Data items
☆ ☆ ☆ ☆ ☆
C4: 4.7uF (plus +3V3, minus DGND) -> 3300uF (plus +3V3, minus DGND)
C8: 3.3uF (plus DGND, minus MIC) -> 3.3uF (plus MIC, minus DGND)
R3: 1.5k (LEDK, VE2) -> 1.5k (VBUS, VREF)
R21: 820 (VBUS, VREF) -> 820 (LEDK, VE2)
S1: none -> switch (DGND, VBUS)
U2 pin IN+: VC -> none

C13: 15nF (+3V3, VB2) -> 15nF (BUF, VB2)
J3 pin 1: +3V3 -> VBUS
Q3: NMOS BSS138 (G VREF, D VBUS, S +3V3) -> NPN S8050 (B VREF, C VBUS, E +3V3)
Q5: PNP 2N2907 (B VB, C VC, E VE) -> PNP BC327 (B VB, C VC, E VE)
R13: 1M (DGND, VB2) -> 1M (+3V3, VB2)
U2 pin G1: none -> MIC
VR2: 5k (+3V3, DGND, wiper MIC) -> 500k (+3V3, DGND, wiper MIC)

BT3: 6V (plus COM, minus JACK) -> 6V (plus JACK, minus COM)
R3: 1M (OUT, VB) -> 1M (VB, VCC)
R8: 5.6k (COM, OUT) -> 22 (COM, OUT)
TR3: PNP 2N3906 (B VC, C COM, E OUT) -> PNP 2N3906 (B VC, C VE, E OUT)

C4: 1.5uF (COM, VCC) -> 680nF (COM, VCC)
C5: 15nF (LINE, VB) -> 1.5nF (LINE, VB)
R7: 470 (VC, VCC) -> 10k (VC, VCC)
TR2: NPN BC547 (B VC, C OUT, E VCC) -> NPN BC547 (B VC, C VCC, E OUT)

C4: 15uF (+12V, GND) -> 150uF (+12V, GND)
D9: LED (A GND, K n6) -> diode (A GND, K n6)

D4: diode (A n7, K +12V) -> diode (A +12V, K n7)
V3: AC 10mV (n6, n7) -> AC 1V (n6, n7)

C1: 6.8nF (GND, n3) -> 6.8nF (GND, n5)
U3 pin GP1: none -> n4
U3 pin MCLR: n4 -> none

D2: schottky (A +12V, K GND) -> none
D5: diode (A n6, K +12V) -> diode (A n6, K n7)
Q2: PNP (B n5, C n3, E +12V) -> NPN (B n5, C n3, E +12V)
☆ ☆ ☆ ☆ ☆
▸ **Requirement**
Repeat only what lies between the first line of the data and the line containing "R7: 470 (VC, VCC) -> 10k (VC, VCC)", both of those lines included, exactly as it stands.

▸ **Problem solution**
C4: 4.7uF (plus +3V3, minus DGND) -> 3300uF (plus +3V3, minus DGND)
C8: 3.3uF (plus DGND, minus MIC) -> 3.3uF (plus MIC, minus DGND)
R3: 1.5k (LEDK, VE2) -> 1.5k (VBUS, VREF)
R21: 820 (VBUS, VREF) -> 820 (LEDK, VE2)
S1: none -> switch (DGND, VBUS)
U2 pin IN+: VC -> none

C13: 15nF (+3V3, VB2) -> 15nF (BUF, VB2)
J3 pin 1: +3V3 -> VBUS
Q3: NMOS BSS138 (G VREF, D VBUS, S +3V3) -> NPN S8050 (B VREF, C VBUS, E +3V3)
Q5: PNP 2N2907 (B VB, C VC, E VE) -> PNP BC327 (B VB, C VC, E VE)
R13: 1M (DGND, VB2) -> 1M (+3V3, VB2)
U2 pin G1: none -> MIC
VR2: 5k (+3V3, DGND, wiper MIC) -> 500k (+3V3, DGND, wiper MIC)

BT3: 6V (plus COM, minus JACK) -> 6V (plus JACK, minus COM)
R3: 1M (OUT, VB) -> 1M (VB, VCC)
R8: 5.6k (COM, OUT) -> 22 (COM, OUT)
TR3: PNP 2N3906 (B VC, C COM, E OUT) -> PNP 2N3906 (B VC, C VE, E OUT)

C4: 1.5uF (COM, VCC) -> 680nF (COM, VCC)
C5: 15nF (LINE, VB) -> 1.5nF (LINE, VB)
R7: 470 (VC, VCC) -> 10k (VC, VCC)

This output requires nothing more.